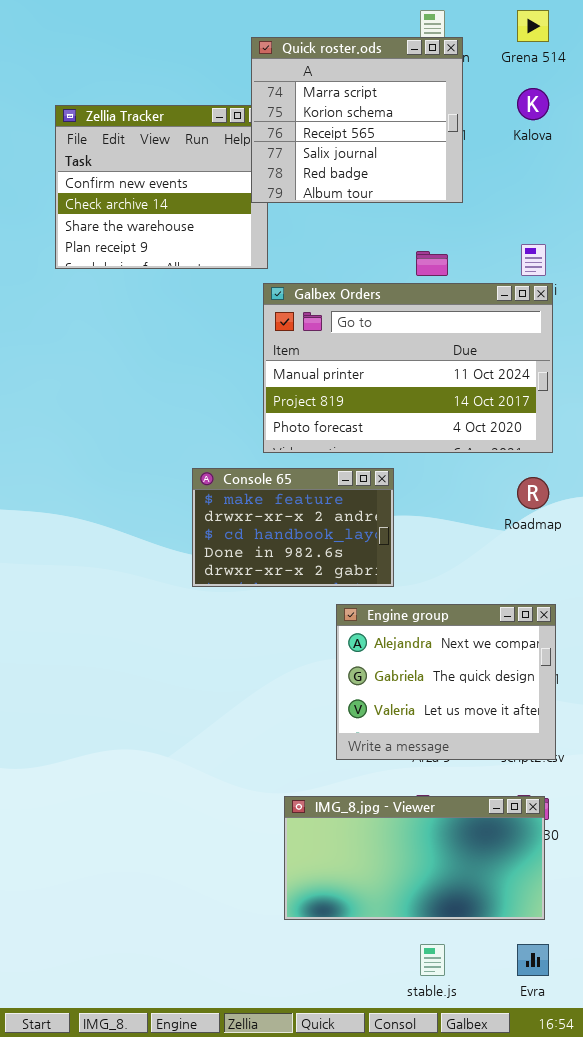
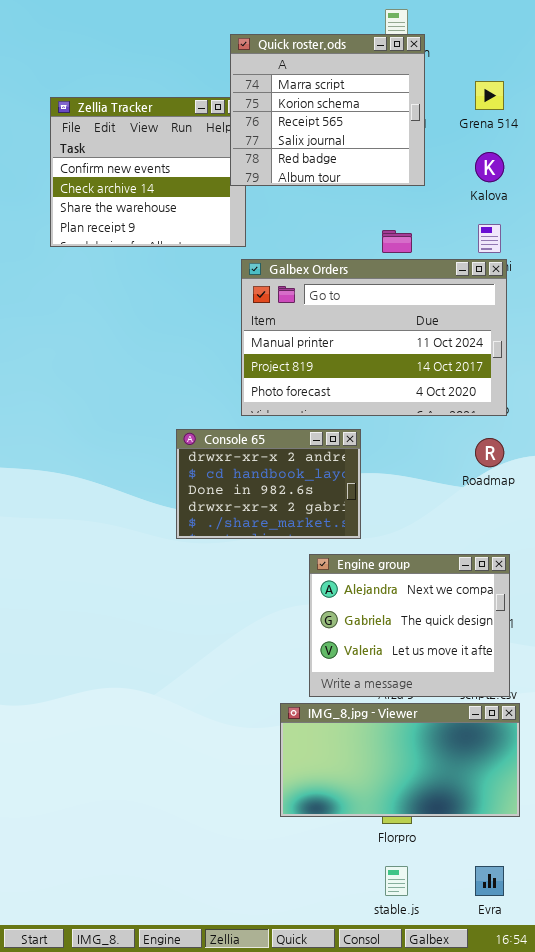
Grena 514: [517,10,549,42] -> [475,81,504,110], moved
Kalova: [517,88,549,120] -> [475,152,504,182], moved
Console 65: [192,468,394,587] -> [176,429,361,539], scrolled down 1 row
IMG_8.jpg - Viewer: [284,796,545,920] -> [280,703,520,817], moved

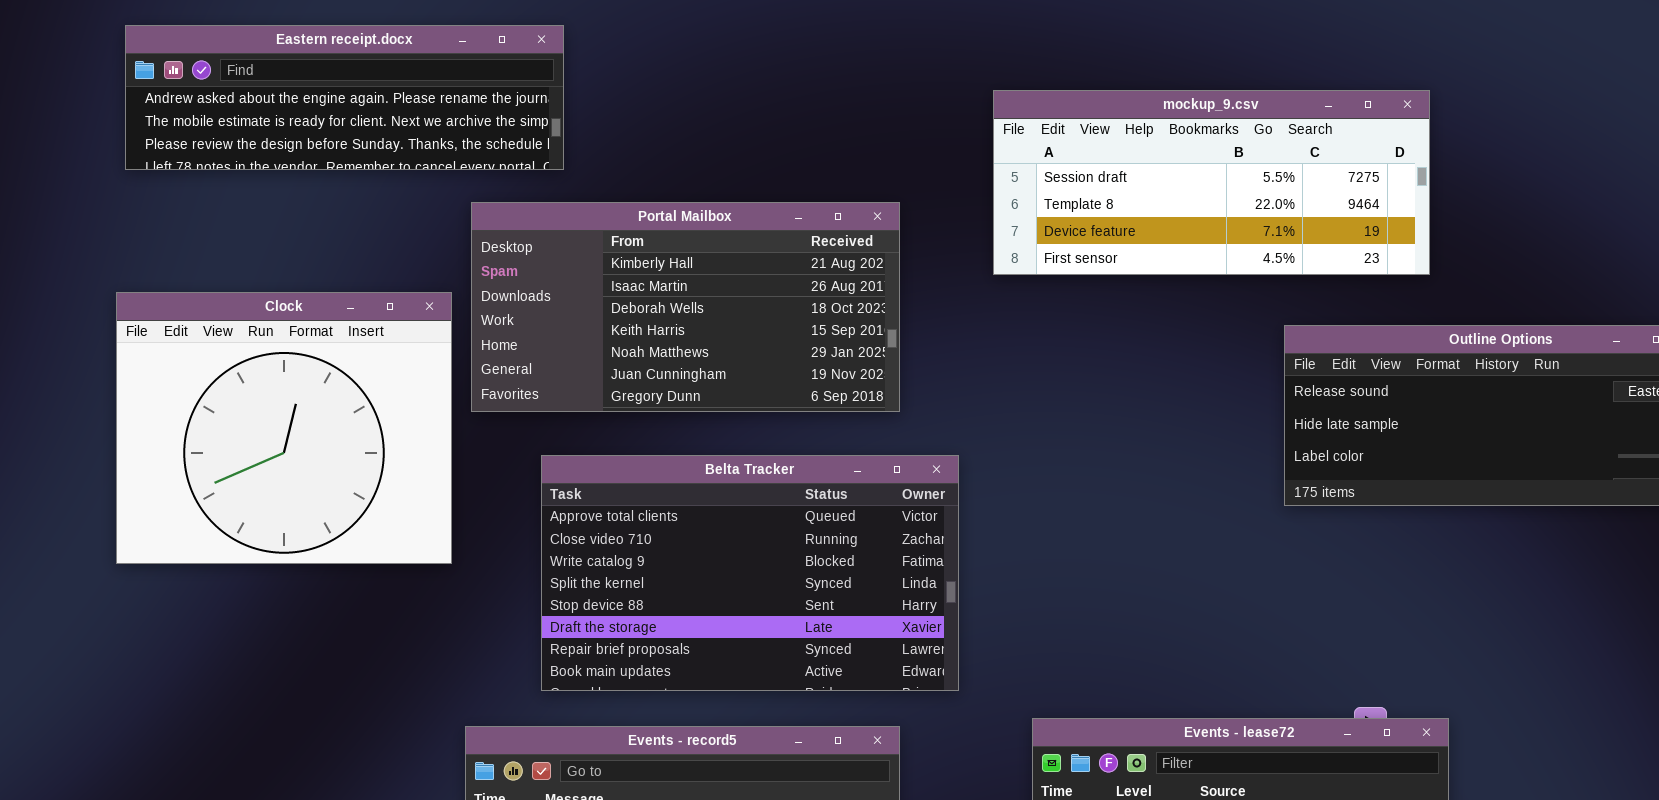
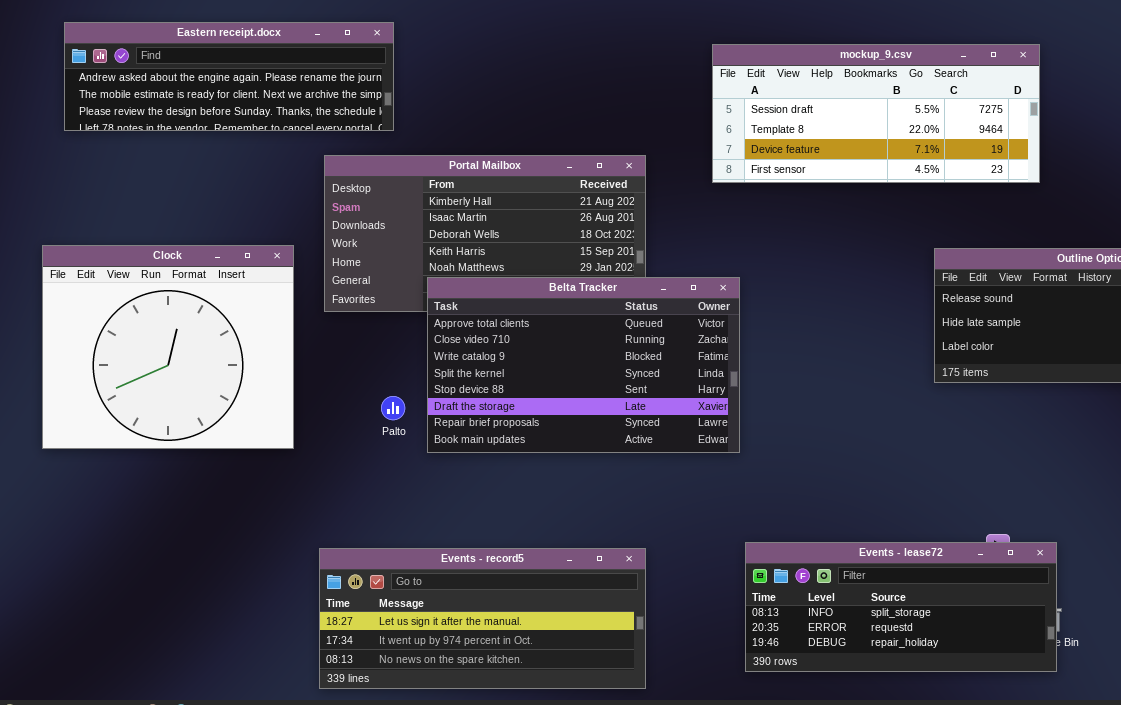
mockup_9.csv: [993,90,1430,275] -> [712,44,1040,183], moved
Clock: [116,292,452,564] -> [42,245,294,449], moved
Belta Tracker: [541,455,959,691] -> [427,277,740,453], moved

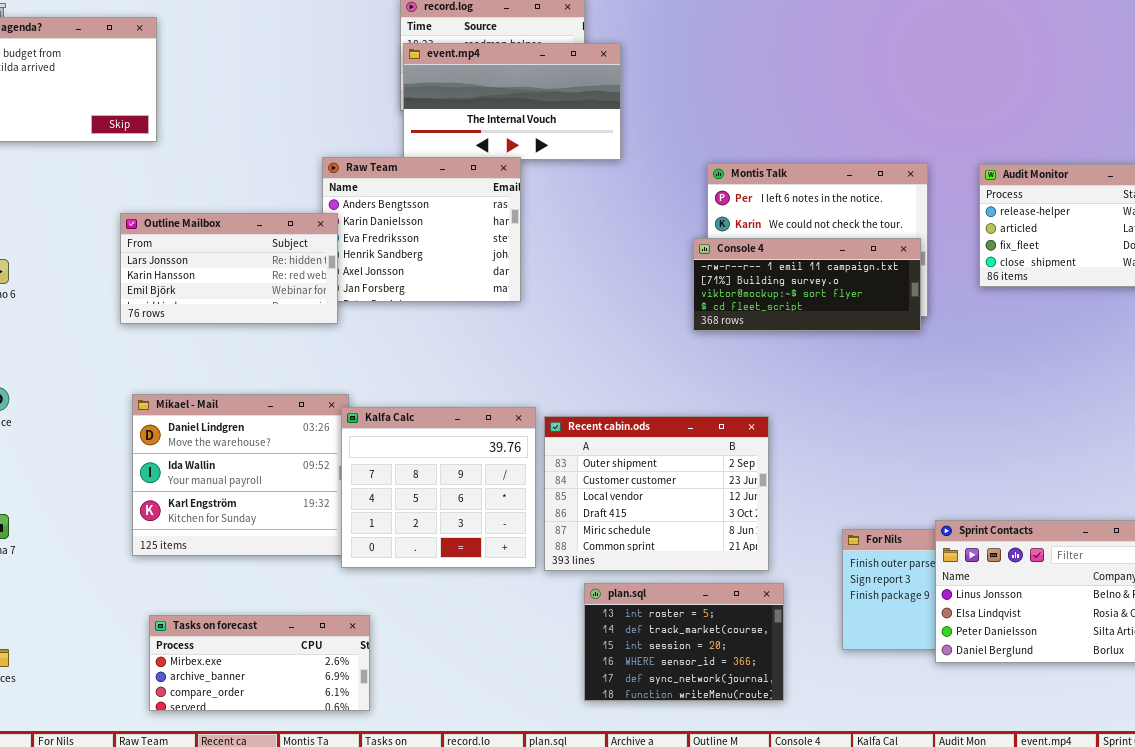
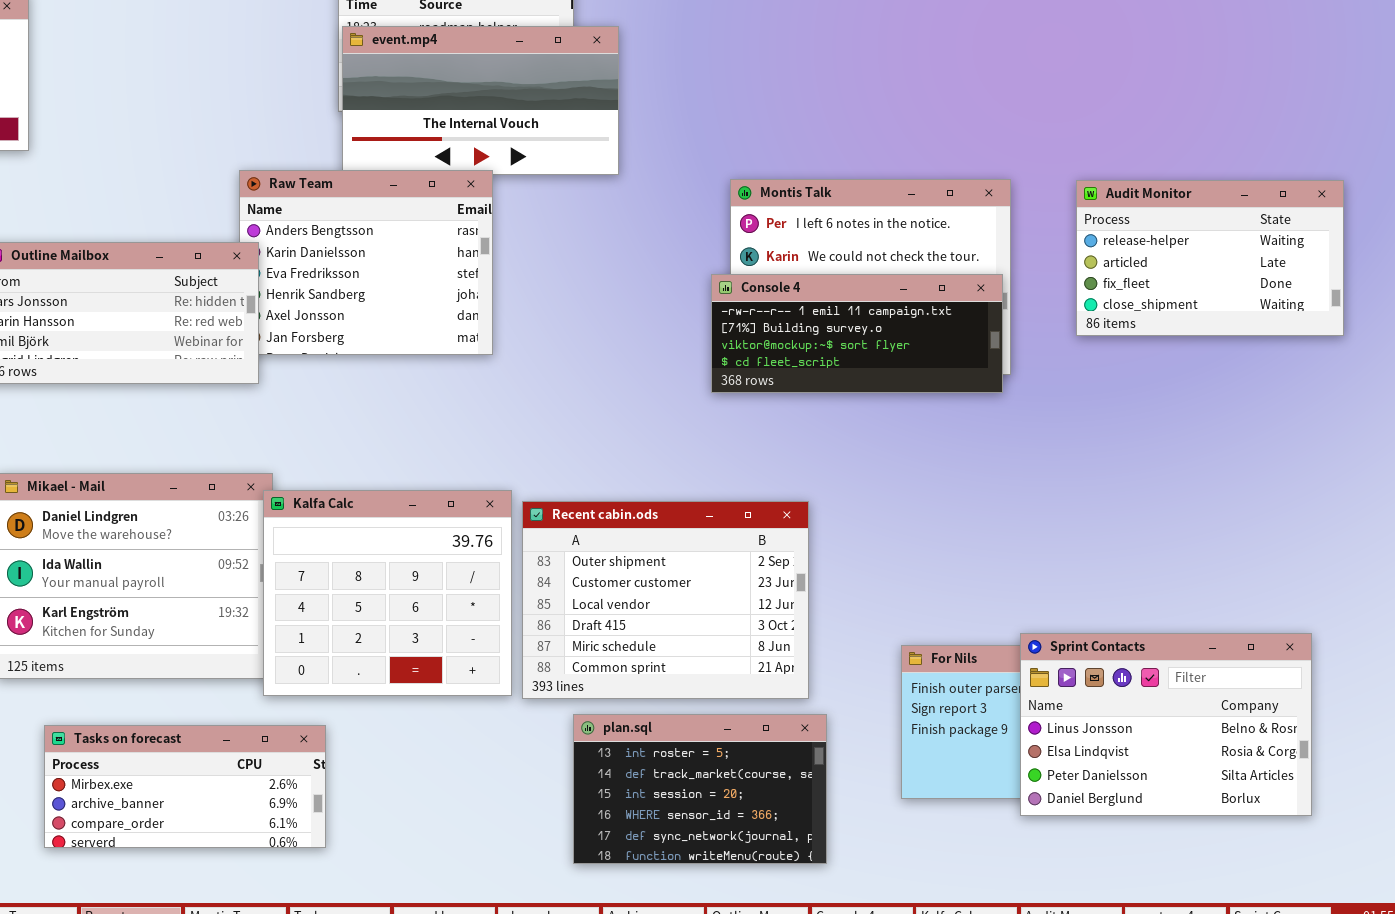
Tasks on forecast: [149,615,370,711] -> [44,725,326,848], moved

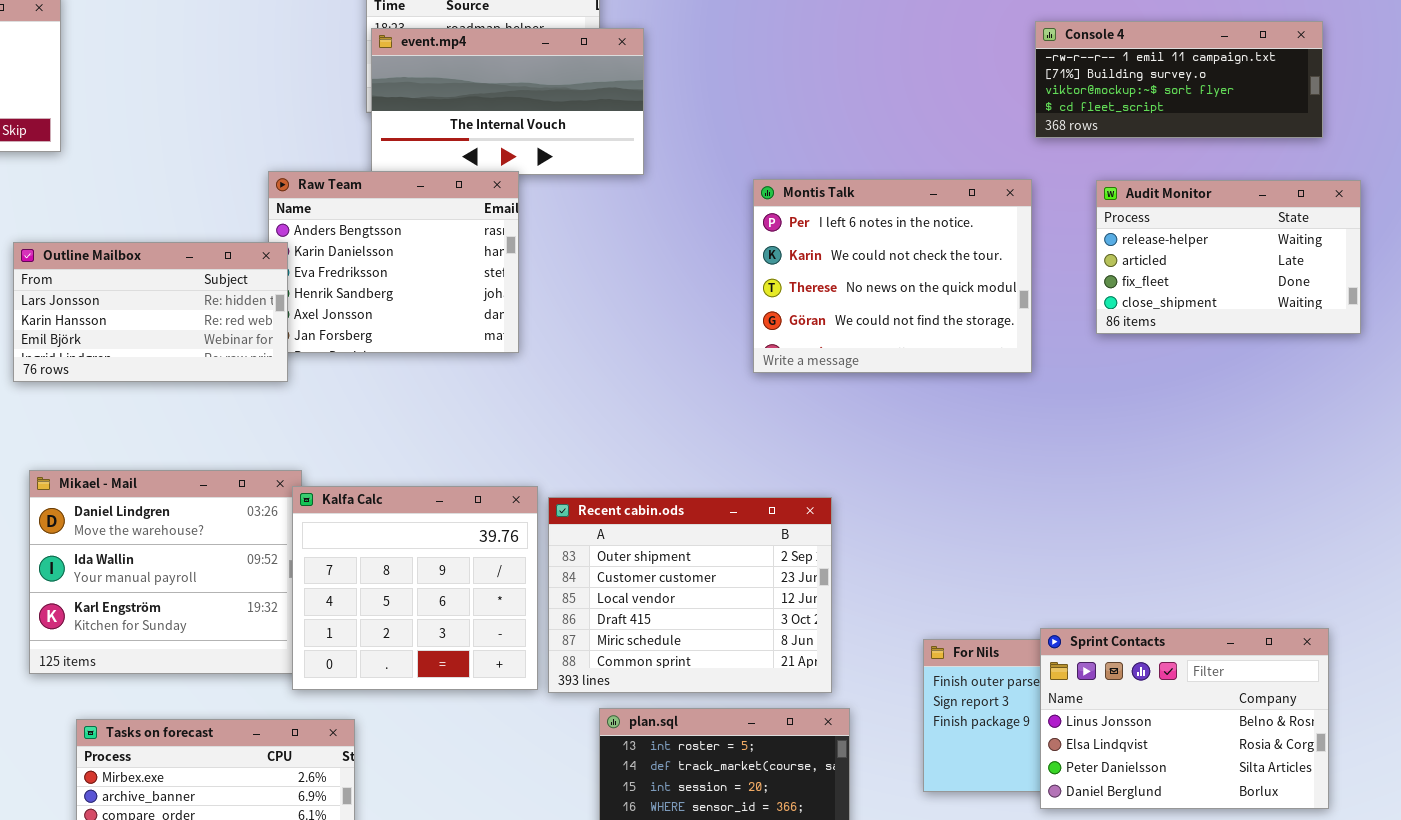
Console 4: [711,274,1003,393] -> [1035,21,1323,138], moved

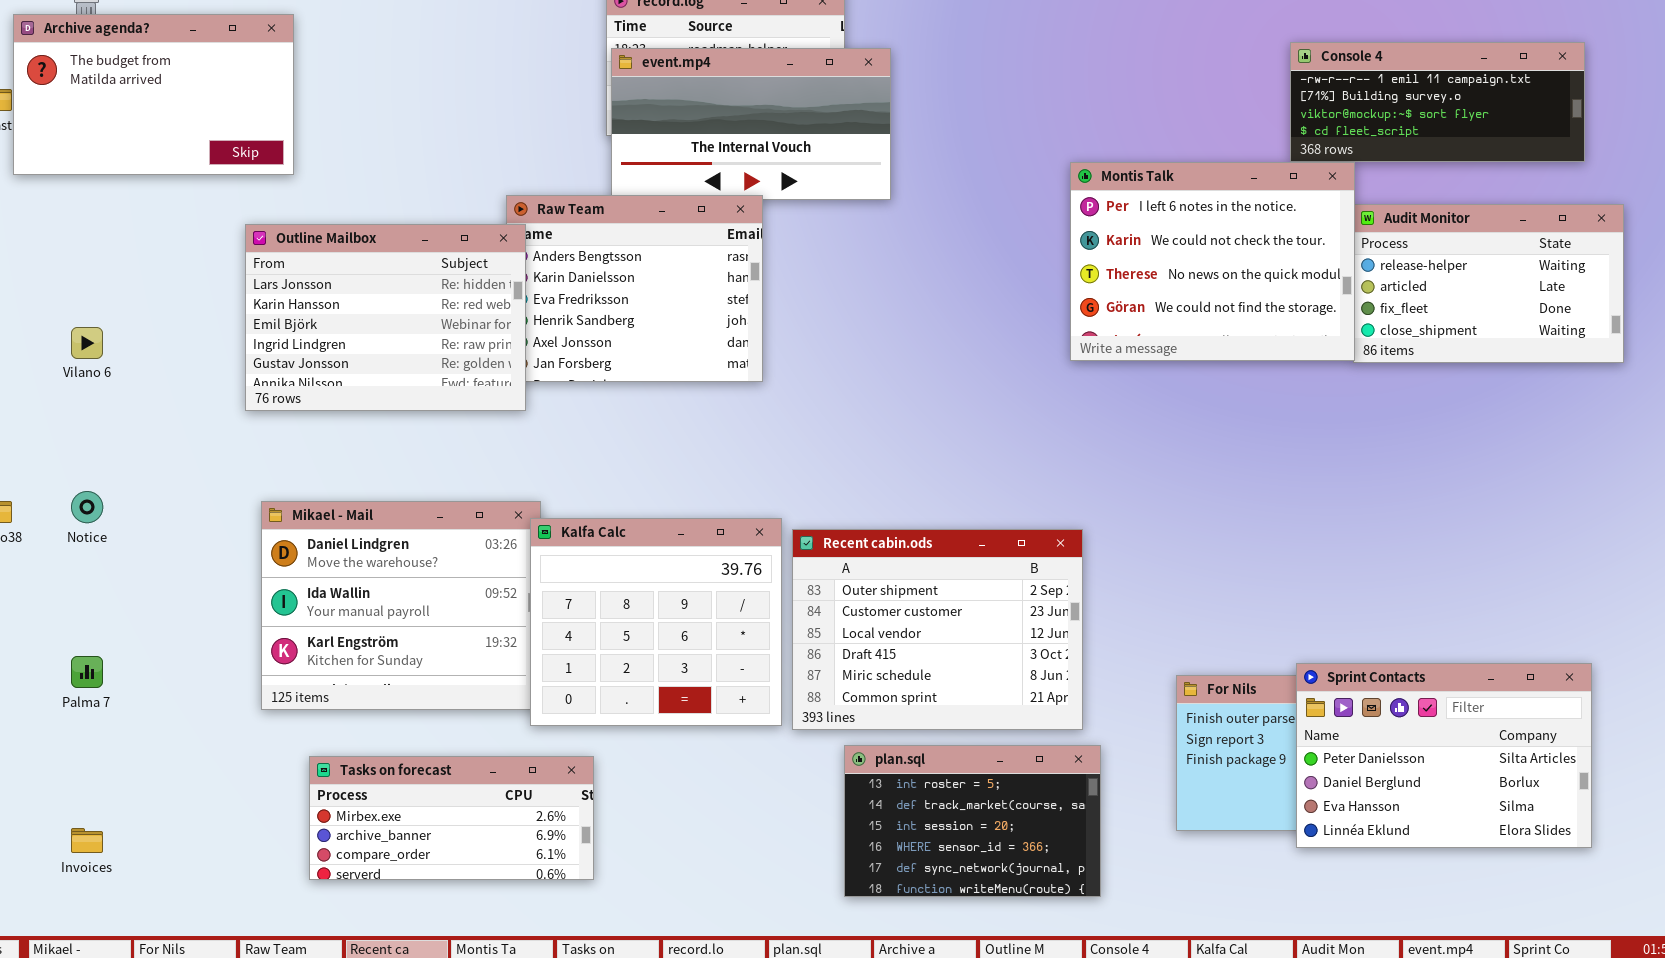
Montis Talk: [753,179,1032,373] -> [1070,162,1355,361], moved
Outline Mailbox: [13,242,288,382] -> [245,224,526,411], resized
Sprint Contacts: [1040,628,1329,809] -> [1296,663,1592,848], scrolled down 2 rows

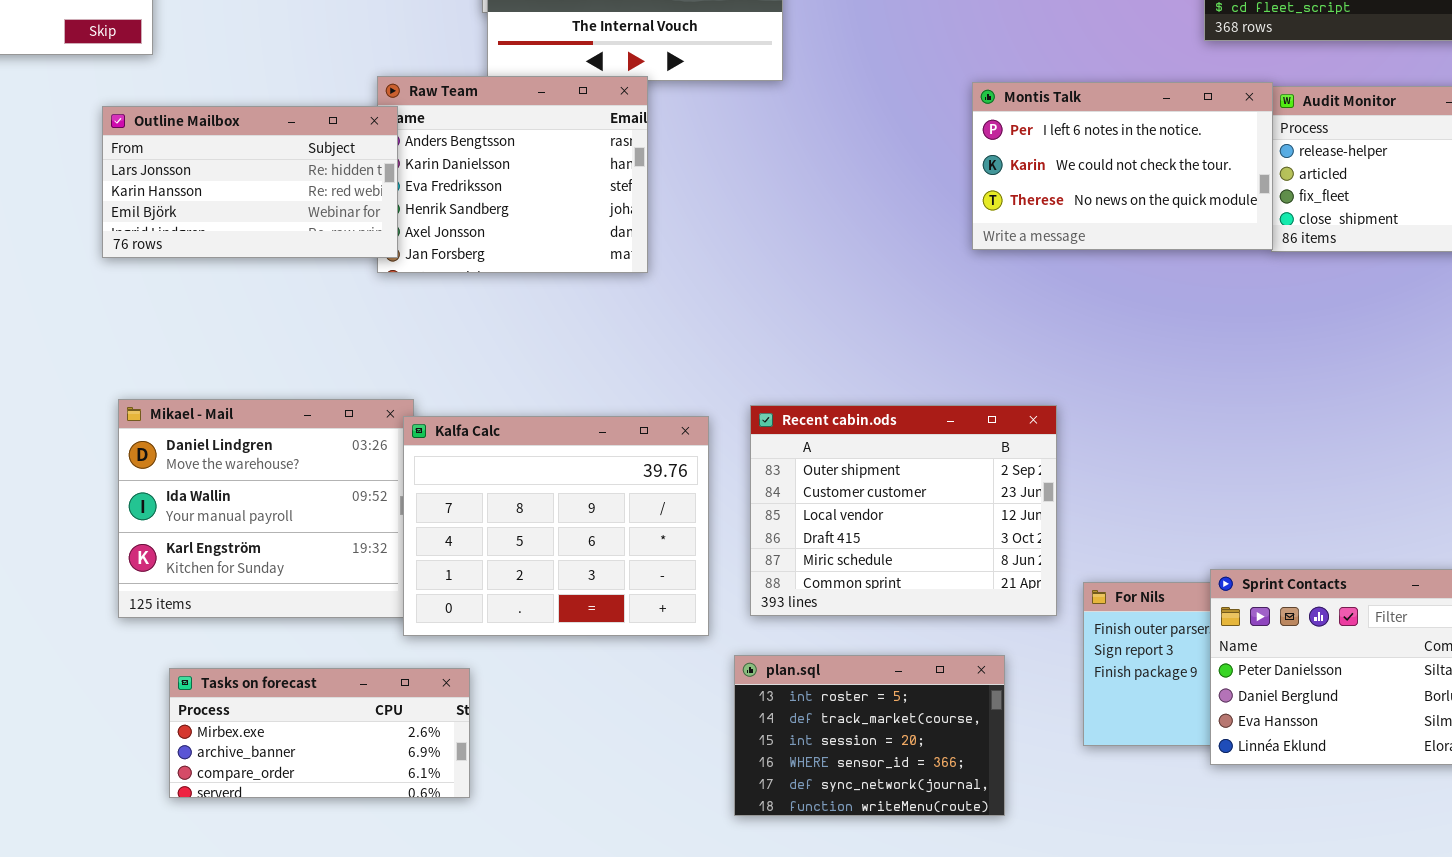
Montis Talk: [1070,162,1355,361] -> [972,82,1273,250], resized
Outline Mailbox: [245,224,526,411] -> [102,106,398,258], resized
Kalfa Calc: [530,518,782,726] -> [403,416,709,636], resized
Recent cabin.ods: [792,529,1083,730] -> [750,405,1057,616], moved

• _Assigned task_
With the pictures left out, restate word for word every line of the data above, from the first down to the line that contains "Belta Tracker: [541,455,959,691]".

• _Solution_
Grena 514: [517,10,549,42] -> [475,81,504,110], moved
Kalova: [517,88,549,120] -> [475,152,504,182], moved
Console 65: [192,468,394,587] -> [176,429,361,539], scrolled down 1 row
IMG_8.jpg - Viewer: [284,796,545,920] -> [280,703,520,817], moved

mockup_9.csv: [993,90,1430,275] -> [712,44,1040,183], moved
Clock: [116,292,452,564] -> [42,245,294,449], moved
Belta Tracker: [541,455,959,691] -> [427,277,740,453], moved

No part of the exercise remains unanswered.